WORK INSTRUCTIONS: For this exercise, please return exactly the line containing "brown brick C10:F10" and each line after it through the end of the records, with no pictures included.

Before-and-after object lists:
**********
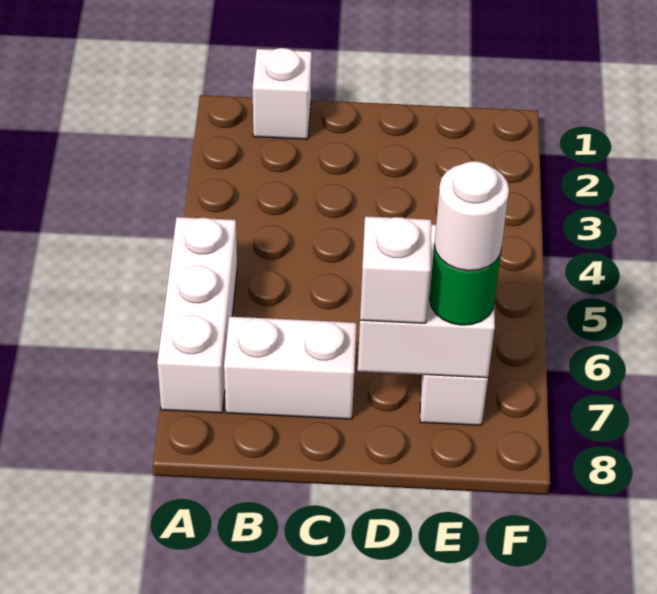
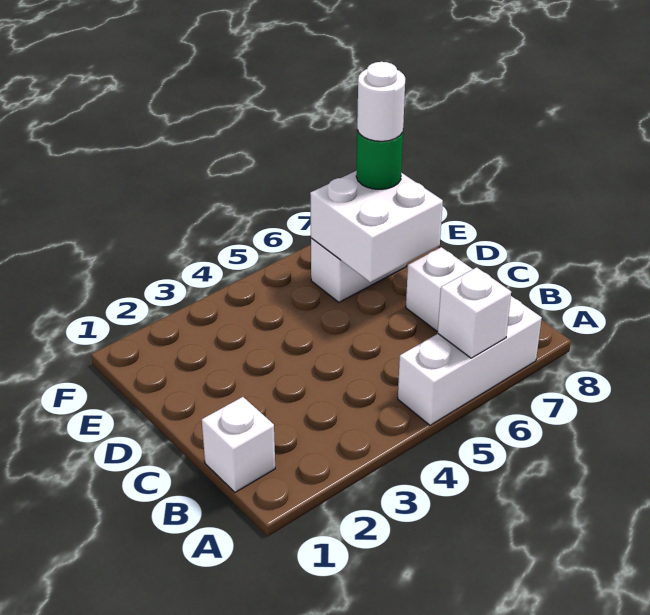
white brick D7 level 3 -> white brick A6 level 2

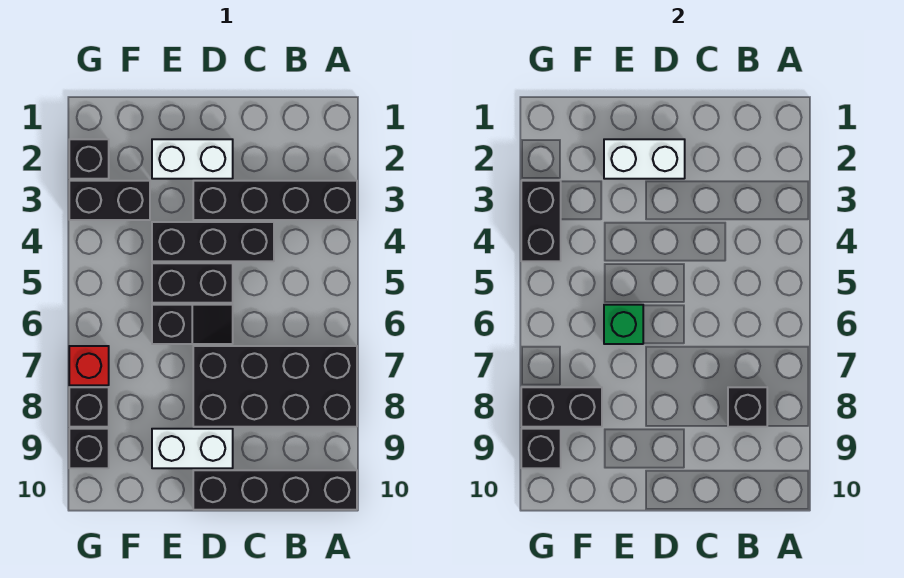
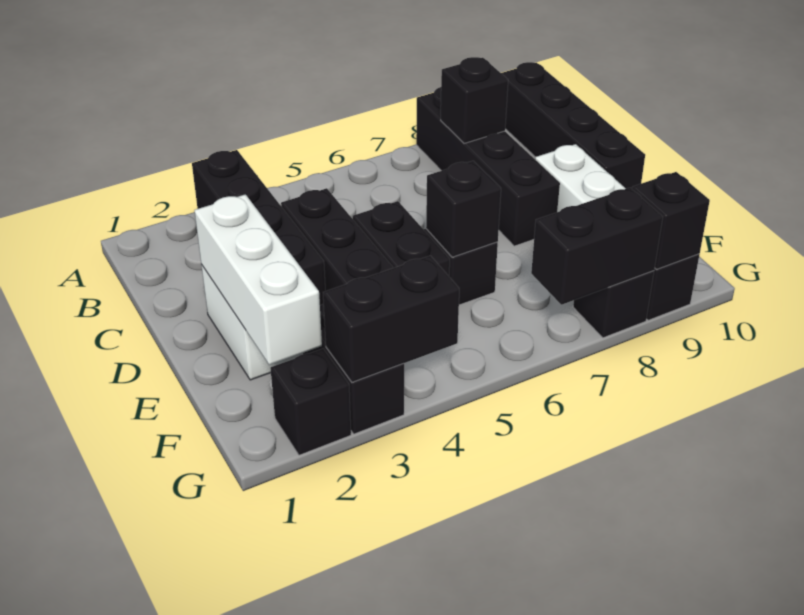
black brick A7:D8 level 1 -> black brick A8:D8 level 1
white brick D2:E2 level 2 -> white brick D2:F2 level 2
green brick E6 level 2 -> black brick E6 level 2
black brick F8:G8 level 2 -> black brick G7:G8 level 2
red brick G7 level 1 -> none

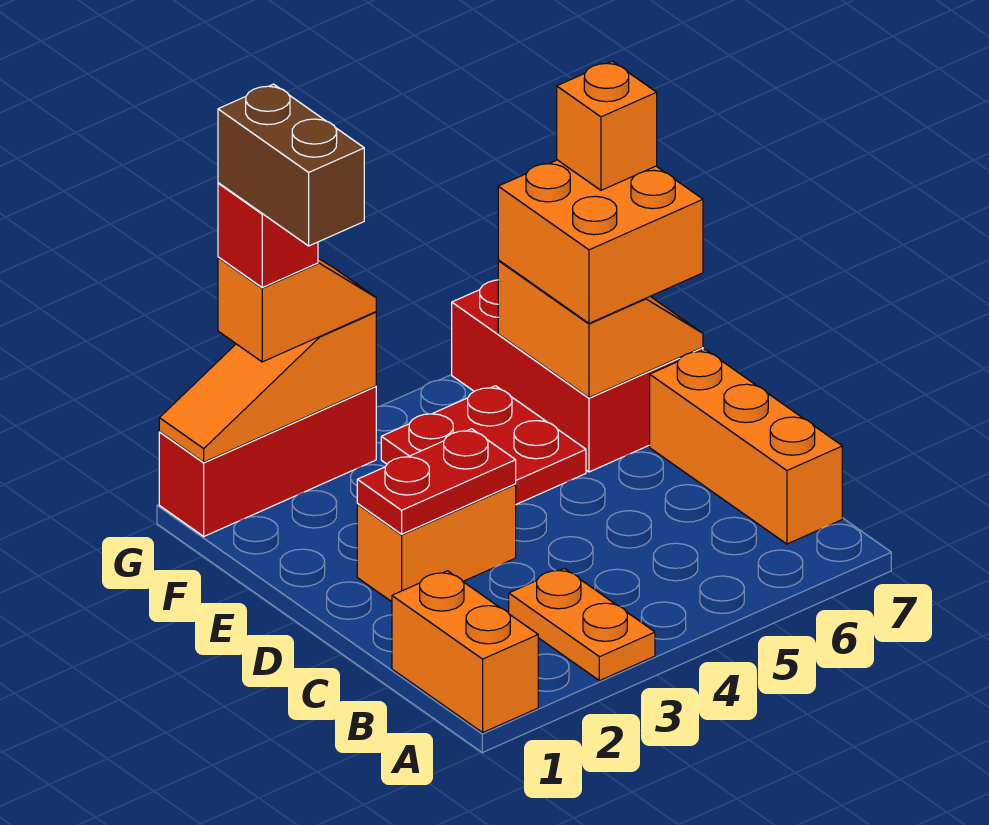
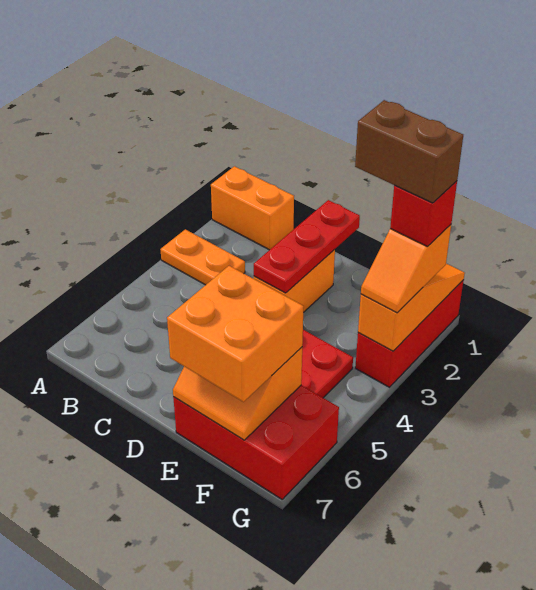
orange brick B7:D7 level 1 -> none
red plate D2:D3 level 2 -> red plate D1:D3 level 2
orange brick F7 level 4 -> none

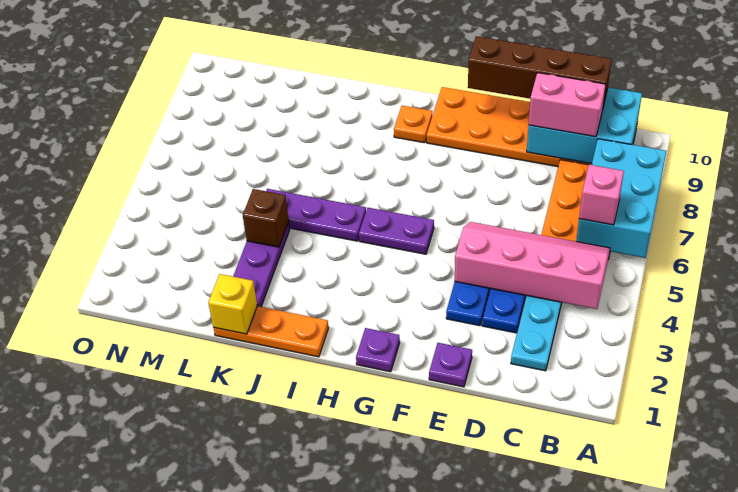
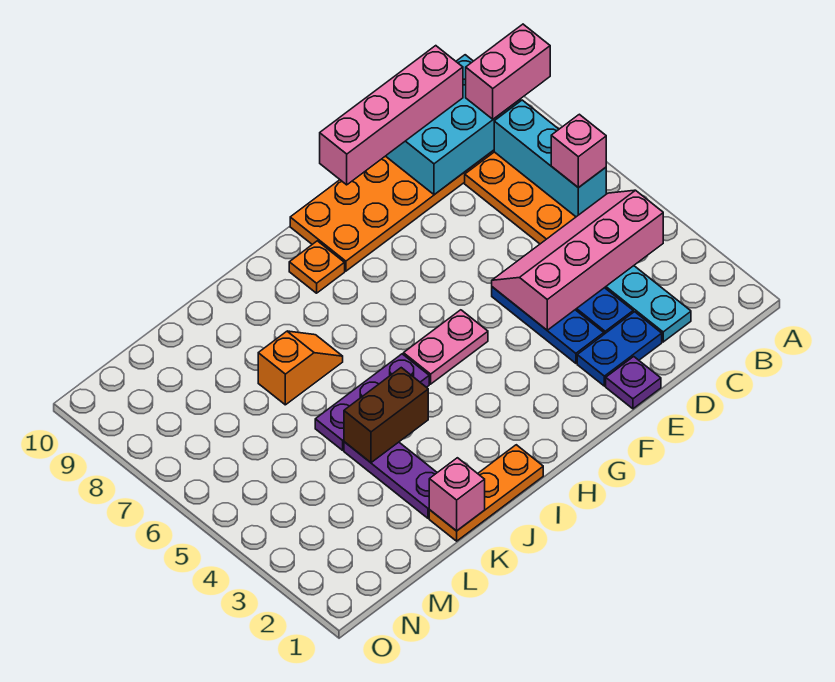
cyan brick A6:B8 level 2 -> cyan brick B6:B8 level 2
pink brick C9:D9 level 3 -> pink brick A9:B9 level 3
brown brick C10:F10 level 3 -> pink brick C10:F10 level 3
none -> blue plate D2:E2 level 1
purple plate G1 level 1 -> none
purple plate G5:H5 level 1 -> pink plate G5:H5 level 1
none -> orange slope J7:K7 level 1 top K
yellow brick K1 level 2 -> pink brick K1 level 2
brown brick K4 level 2 -> brown brick J4:K4 level 2

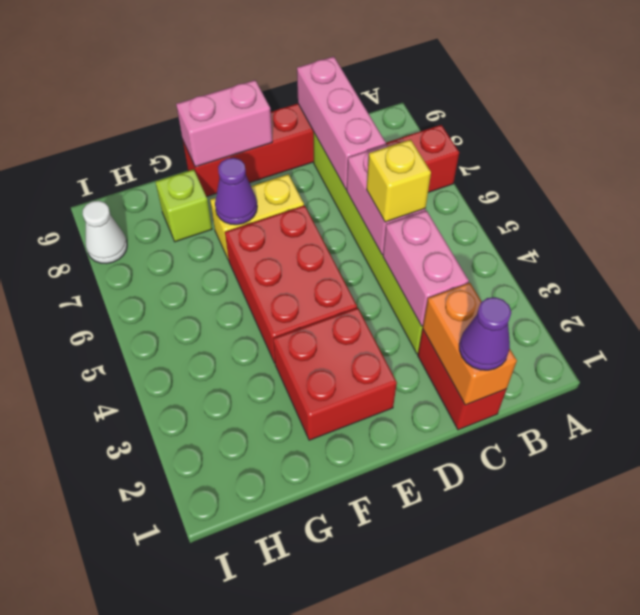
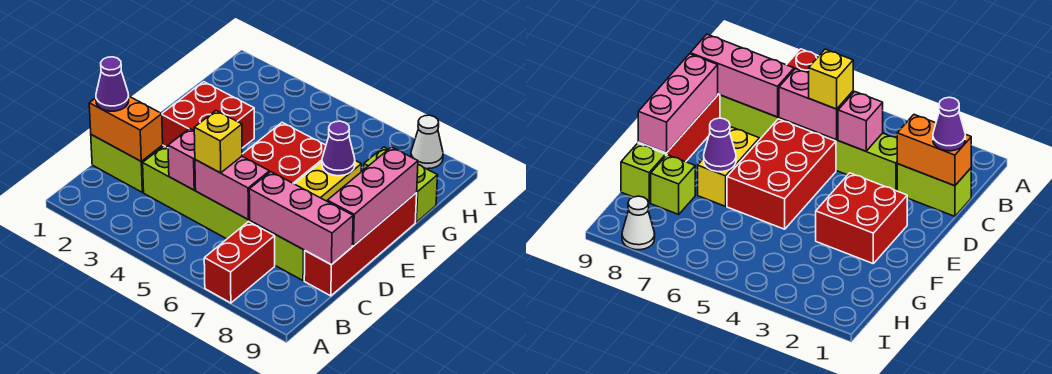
red brick C1:C2 level 1 -> lime brick C1:C2 level 1
pink brick C3:C4 level 2 -> pink brick C4 level 2
red brick E4:F6 level 1 -> red brick D5:F6 level 1
pink brick E9:F9 level 2 -> pink brick D9:F9 level 2
none -> lime brick G9 level 1

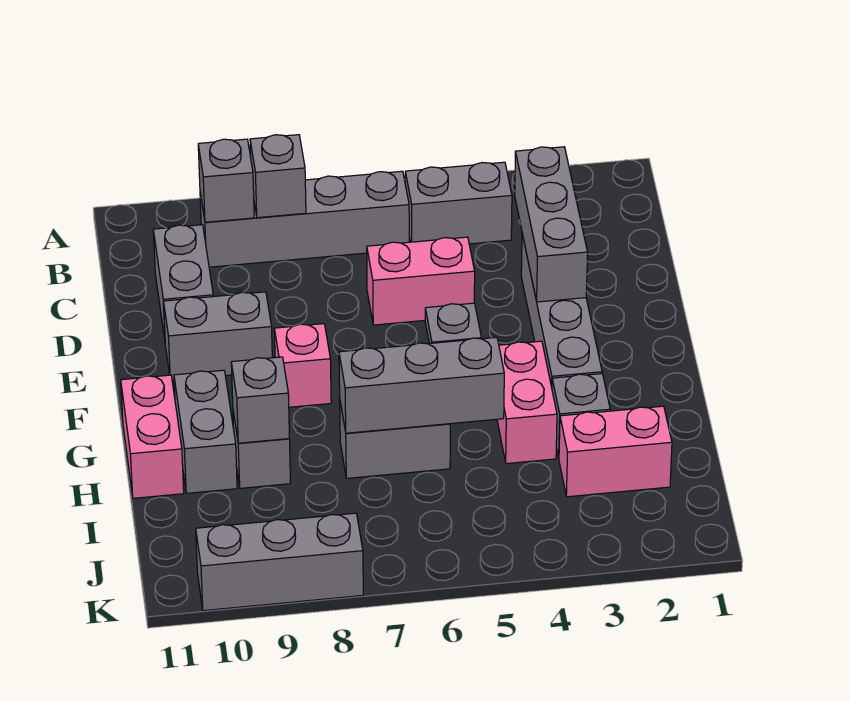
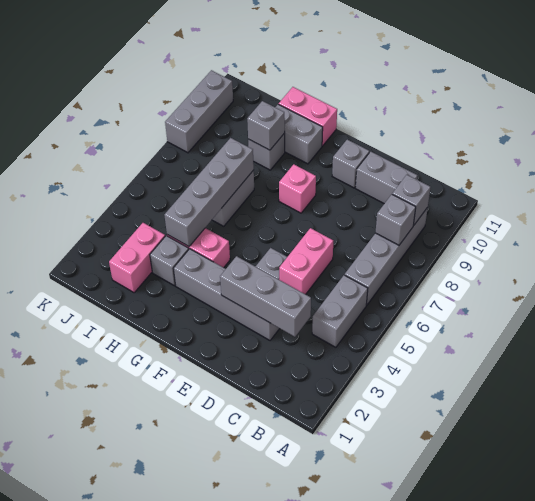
grey brick E9:E10 level 1 -> grey brick E10 level 1
grey brick H5:H7 level 2 -> grey brick H4:H7 level 2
**********
RESULT:
brown brick C10:F10 level 3 -> pink brick C10:F10 level 3
none -> blue plate D2:E2 level 1
purple plate G1 level 1 -> none
purple plate G5:H5 level 1 -> pink plate G5:H5 level 1
none -> orange slope J7:K7 level 1 top K
yellow brick K1 level 2 -> pink brick K1 level 2
brown brick K4 level 2 -> brown brick J4:K4 level 2

red brick C1:C2 level 1 -> lime brick C1:C2 level 1
pink brick C3:C4 level 2 -> pink brick C4 level 2
red brick E4:F6 level 1 -> red brick D5:F6 level 1
pink brick E9:F9 level 2 -> pink brick D9:F9 level 2
none -> lime brick G9 level 1

grey brick E9:E10 level 1 -> grey brick E10 level 1
grey brick H5:H7 level 2 -> grey brick H4:H7 level 2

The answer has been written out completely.